%%
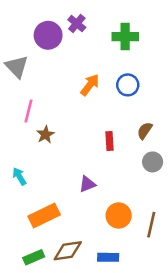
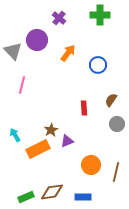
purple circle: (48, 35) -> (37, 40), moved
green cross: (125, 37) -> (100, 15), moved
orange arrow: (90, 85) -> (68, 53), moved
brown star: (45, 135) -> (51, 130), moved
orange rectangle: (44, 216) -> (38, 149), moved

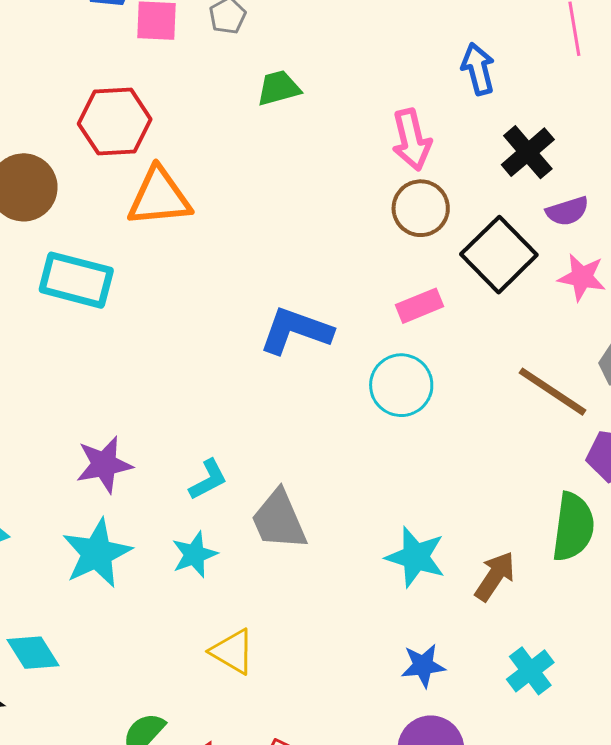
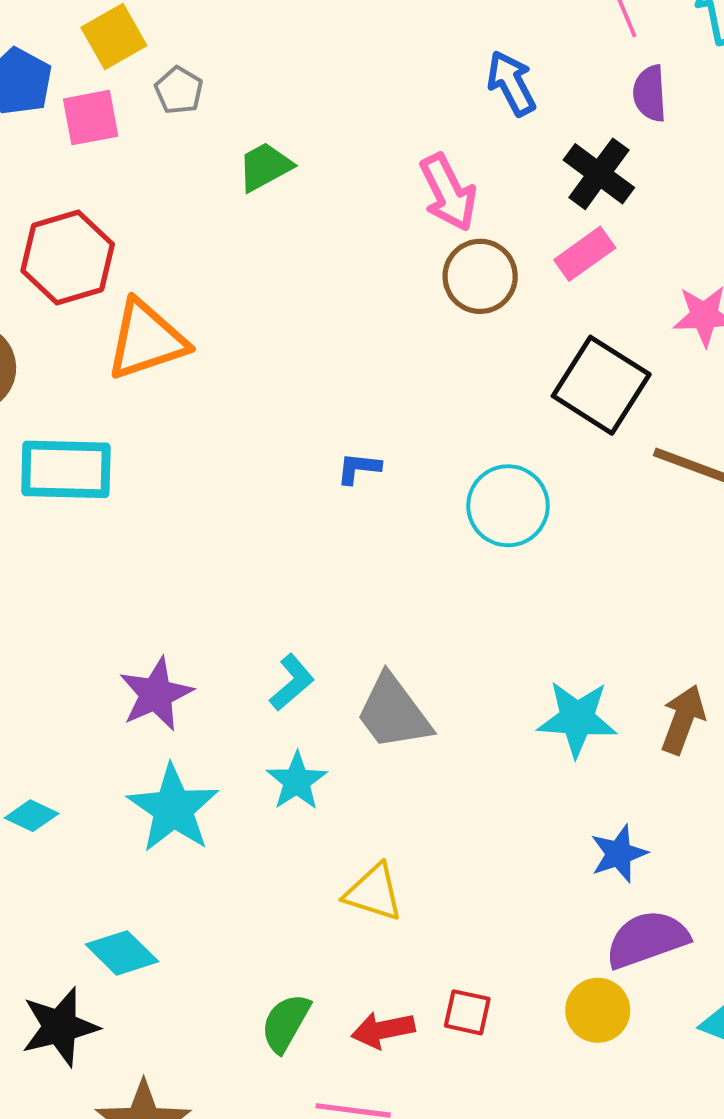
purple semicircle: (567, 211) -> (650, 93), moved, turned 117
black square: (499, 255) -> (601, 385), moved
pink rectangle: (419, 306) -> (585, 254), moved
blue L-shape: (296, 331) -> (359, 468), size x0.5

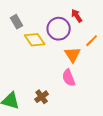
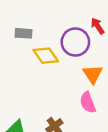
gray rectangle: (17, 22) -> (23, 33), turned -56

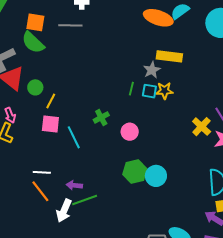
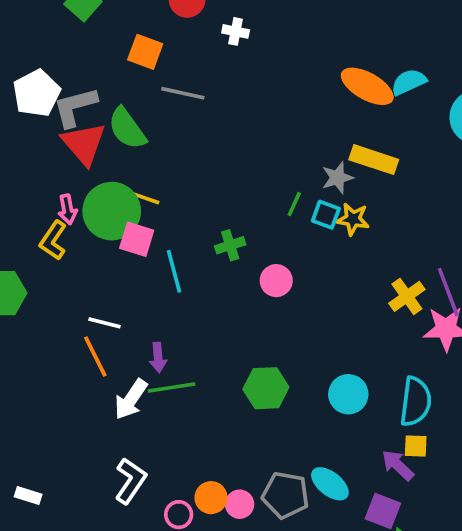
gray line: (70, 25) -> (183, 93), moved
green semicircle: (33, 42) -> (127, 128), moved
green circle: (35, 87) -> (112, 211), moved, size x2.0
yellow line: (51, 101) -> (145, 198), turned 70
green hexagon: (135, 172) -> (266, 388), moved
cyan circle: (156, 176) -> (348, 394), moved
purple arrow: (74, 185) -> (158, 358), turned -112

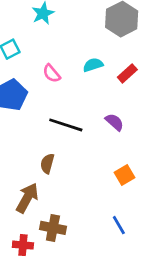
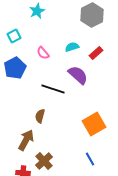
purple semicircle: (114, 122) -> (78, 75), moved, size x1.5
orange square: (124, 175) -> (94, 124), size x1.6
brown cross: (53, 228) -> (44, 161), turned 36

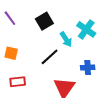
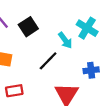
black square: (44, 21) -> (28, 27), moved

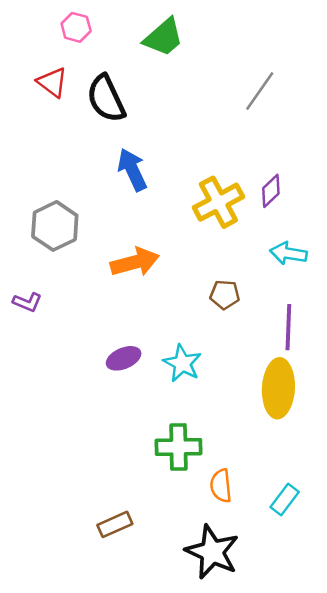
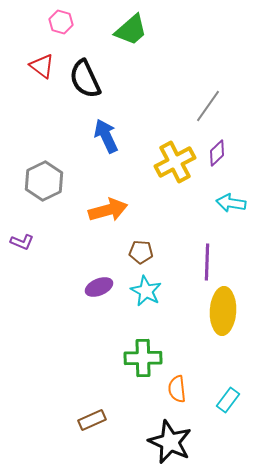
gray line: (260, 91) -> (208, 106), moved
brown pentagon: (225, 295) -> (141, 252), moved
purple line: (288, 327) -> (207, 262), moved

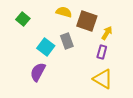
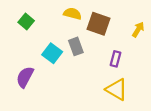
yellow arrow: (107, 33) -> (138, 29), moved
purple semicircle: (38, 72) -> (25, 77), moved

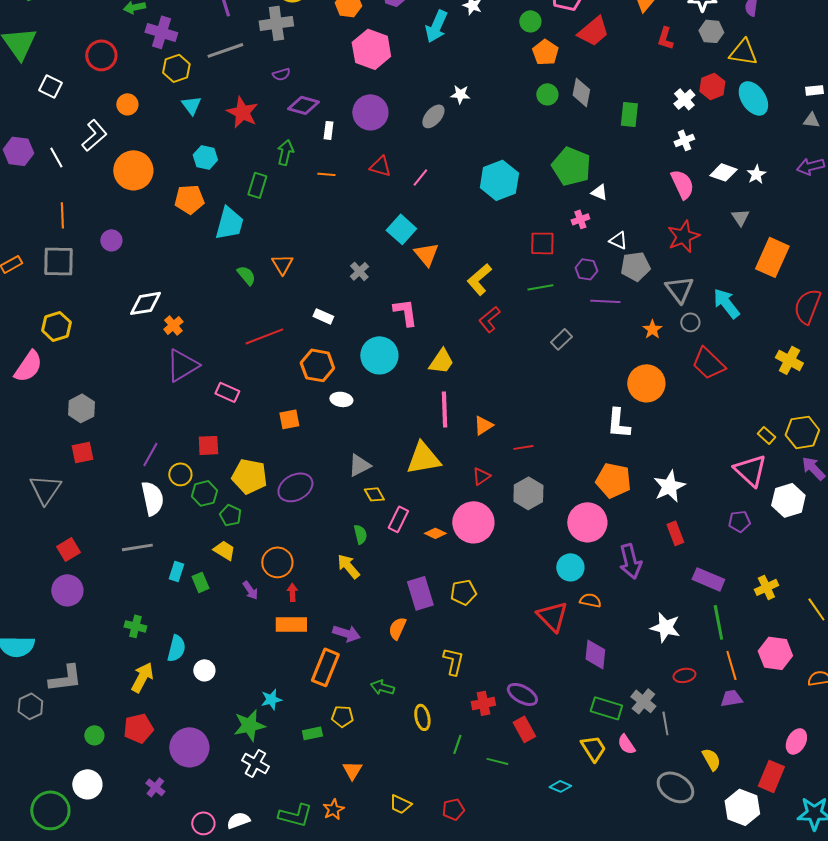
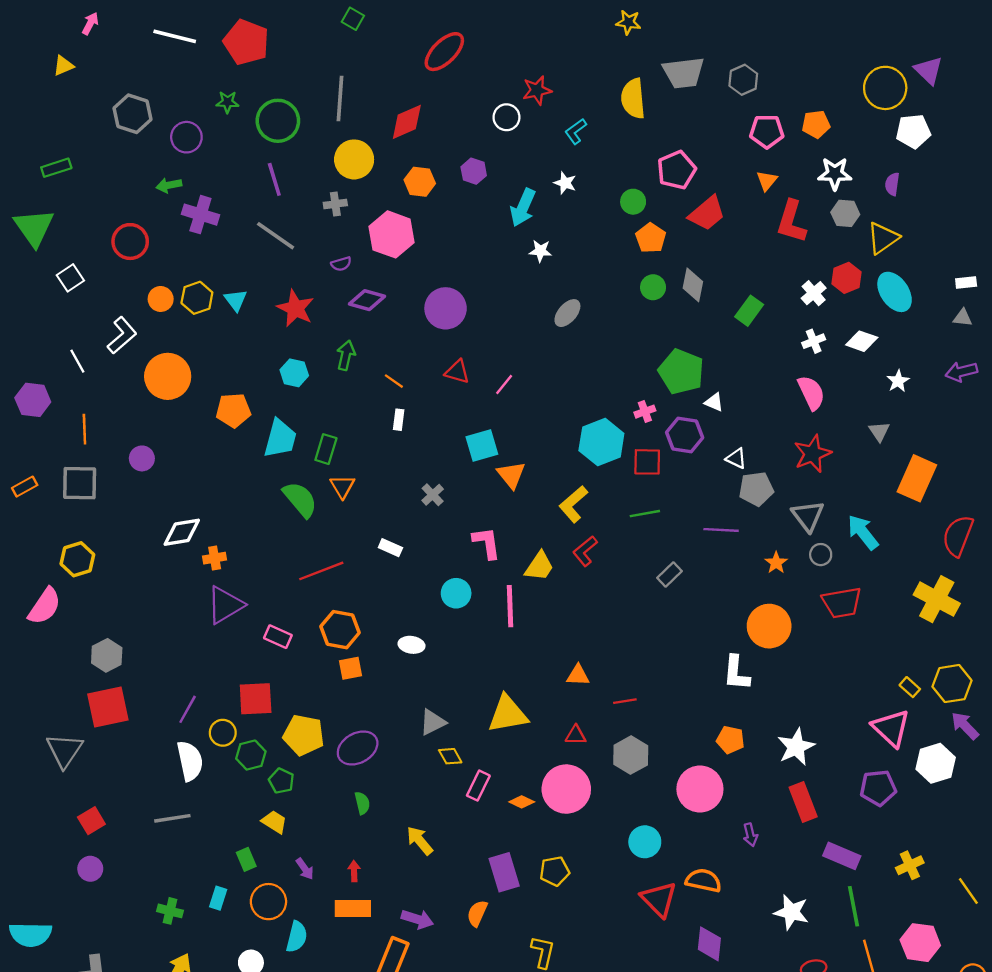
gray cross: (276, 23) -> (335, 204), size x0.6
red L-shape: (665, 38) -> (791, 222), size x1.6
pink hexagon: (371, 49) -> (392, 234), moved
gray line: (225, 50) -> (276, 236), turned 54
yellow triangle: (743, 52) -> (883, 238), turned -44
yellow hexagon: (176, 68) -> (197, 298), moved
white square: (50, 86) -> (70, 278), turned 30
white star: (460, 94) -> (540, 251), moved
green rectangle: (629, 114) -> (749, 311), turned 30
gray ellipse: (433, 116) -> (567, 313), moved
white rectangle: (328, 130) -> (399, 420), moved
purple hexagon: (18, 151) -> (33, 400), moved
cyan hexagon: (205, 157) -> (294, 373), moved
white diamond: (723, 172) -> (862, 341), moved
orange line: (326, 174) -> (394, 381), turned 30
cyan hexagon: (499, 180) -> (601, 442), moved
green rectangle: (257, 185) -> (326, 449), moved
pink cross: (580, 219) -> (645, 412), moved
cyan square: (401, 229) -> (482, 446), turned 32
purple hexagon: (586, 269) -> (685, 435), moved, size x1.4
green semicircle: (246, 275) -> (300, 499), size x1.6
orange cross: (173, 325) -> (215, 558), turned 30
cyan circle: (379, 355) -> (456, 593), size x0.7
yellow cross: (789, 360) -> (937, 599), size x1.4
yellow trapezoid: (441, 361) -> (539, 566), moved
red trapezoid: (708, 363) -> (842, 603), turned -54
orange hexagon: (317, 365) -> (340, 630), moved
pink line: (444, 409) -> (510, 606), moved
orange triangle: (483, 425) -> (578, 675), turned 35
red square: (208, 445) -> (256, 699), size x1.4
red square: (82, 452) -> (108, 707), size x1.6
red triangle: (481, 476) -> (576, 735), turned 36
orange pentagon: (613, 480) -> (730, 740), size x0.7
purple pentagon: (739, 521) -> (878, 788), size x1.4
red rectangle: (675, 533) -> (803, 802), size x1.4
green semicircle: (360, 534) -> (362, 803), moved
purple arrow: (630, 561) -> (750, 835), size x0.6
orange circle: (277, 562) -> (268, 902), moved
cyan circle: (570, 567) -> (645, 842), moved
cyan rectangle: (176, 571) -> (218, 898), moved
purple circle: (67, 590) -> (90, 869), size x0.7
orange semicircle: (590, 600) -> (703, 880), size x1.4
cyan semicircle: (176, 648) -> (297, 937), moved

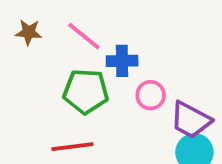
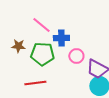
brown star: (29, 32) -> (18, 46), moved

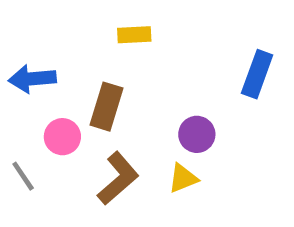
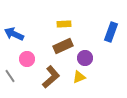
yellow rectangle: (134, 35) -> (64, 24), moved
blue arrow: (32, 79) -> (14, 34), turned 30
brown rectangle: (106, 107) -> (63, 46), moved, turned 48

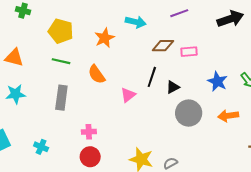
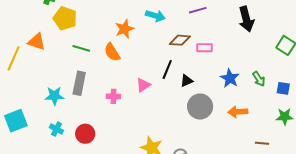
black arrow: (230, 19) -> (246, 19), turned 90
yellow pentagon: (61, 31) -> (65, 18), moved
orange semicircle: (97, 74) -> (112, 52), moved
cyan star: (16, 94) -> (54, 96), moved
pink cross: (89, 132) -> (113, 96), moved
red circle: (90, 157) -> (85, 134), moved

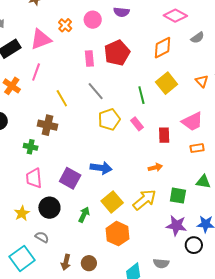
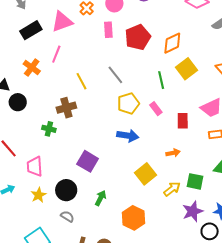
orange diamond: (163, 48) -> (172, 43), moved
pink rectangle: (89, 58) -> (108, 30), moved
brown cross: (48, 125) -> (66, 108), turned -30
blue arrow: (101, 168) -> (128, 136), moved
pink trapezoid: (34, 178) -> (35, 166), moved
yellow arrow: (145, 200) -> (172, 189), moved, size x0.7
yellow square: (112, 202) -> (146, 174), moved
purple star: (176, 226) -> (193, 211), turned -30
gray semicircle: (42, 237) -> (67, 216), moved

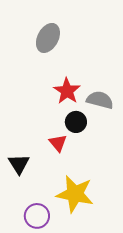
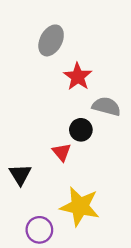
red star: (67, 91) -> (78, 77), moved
%%
Aim of the task >> Return a copy of each line in the entries that carries the string "rectangle".

Answer below >>
orange rectangle: (44, 216) -> (38, 149), moved
pink rectangle: (419, 306) -> (585, 254), moved
gray rectangle: (17, 22) -> (23, 33), turned -56
green rectangle: (629, 114) -> (749, 311), turned 30
white rectangle: (328, 130) -> (399, 420), moved
green rectangle: (257, 185) -> (326, 449), moved
red rectangle: (675, 533) -> (803, 802), size x1.4
cyan rectangle: (176, 571) -> (218, 898), moved
yellow rectangle: (134, 35) -> (64, 24), moved
brown rectangle: (106, 107) -> (63, 46), moved, turned 48
pink rectangle: (89, 58) -> (108, 30), moved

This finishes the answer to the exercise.